→ **What the exercise asks**
When you transcribe the data below, reproduce every line exactly and leave each picture out.

→ **Dataset records**

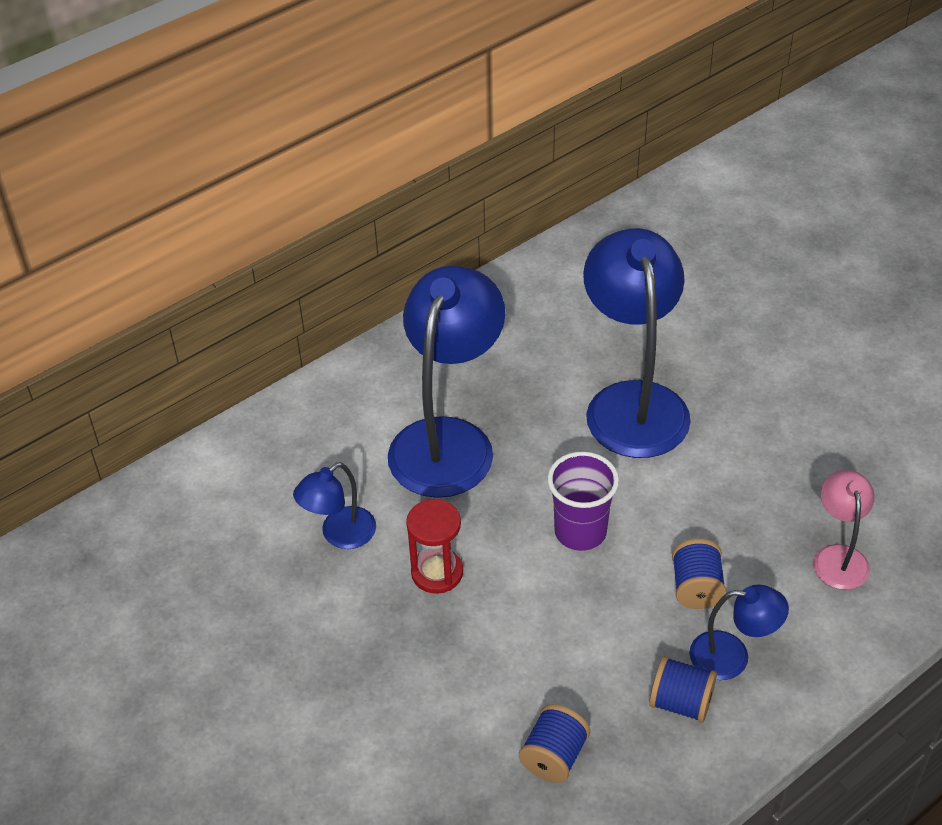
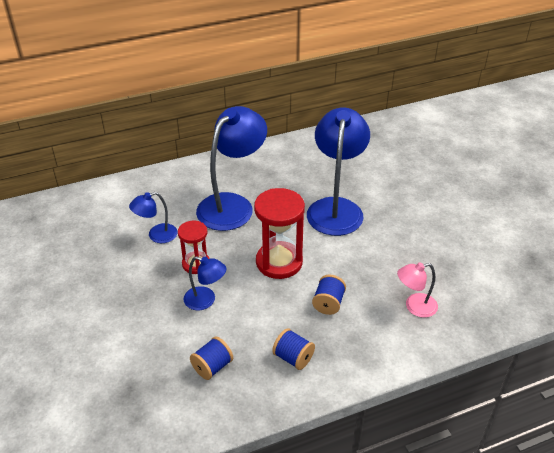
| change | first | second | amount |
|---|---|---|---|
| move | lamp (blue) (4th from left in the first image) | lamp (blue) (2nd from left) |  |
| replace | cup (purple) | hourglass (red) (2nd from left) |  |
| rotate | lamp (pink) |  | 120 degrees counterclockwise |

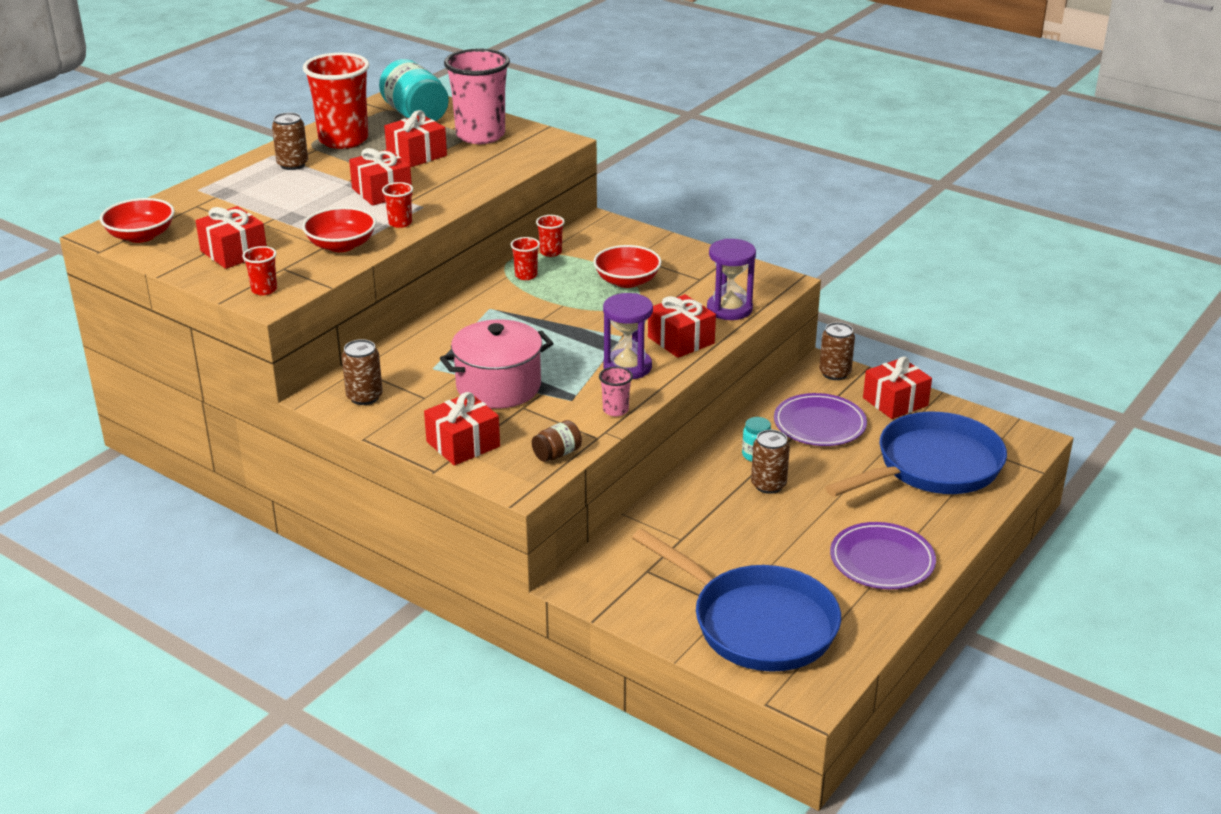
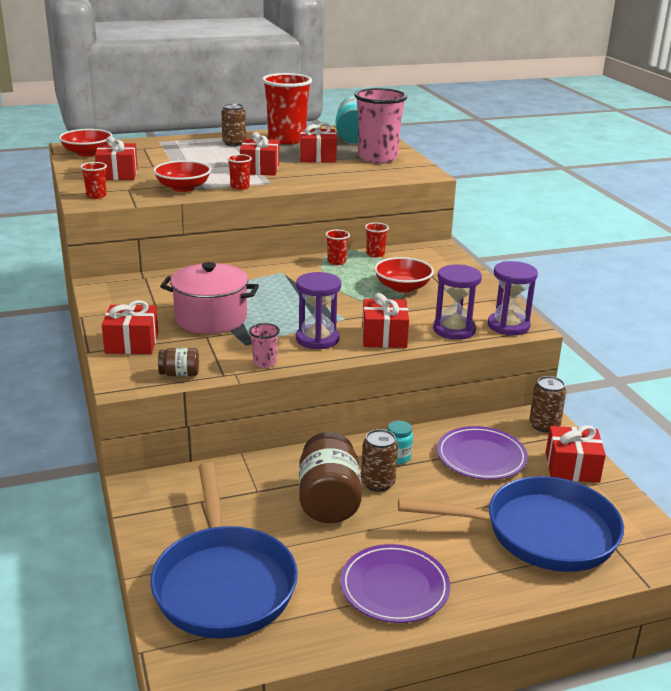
| change | first | second | amount |
|---|---|---|---|
| delete | can (brown) (2nd from left) |  |  |
| insert |  | jar (brown) (2nd from left) |  |
| insert |  | hourglass (purple) (3rd from left) |  |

→ **Exercise answer**
| change | first | second | amount |
|---|---|---|---|
| move | lamp (blue) (4th from left in the first image) | lamp (blue) (2nd from left) |  |
| replace | cup (purple) | hourglass (red) (2nd from left) |  |
| rotate | lamp (pink) |  | 120 degrees counterclockwise |

| change | first | second | amount |
|---|---|---|---|
| delete | can (brown) (2nd from left) |  |  |
| insert |  | jar (brown) (2nd from left) |  |
| insert |  | hourglass (purple) (3rd from left) |  |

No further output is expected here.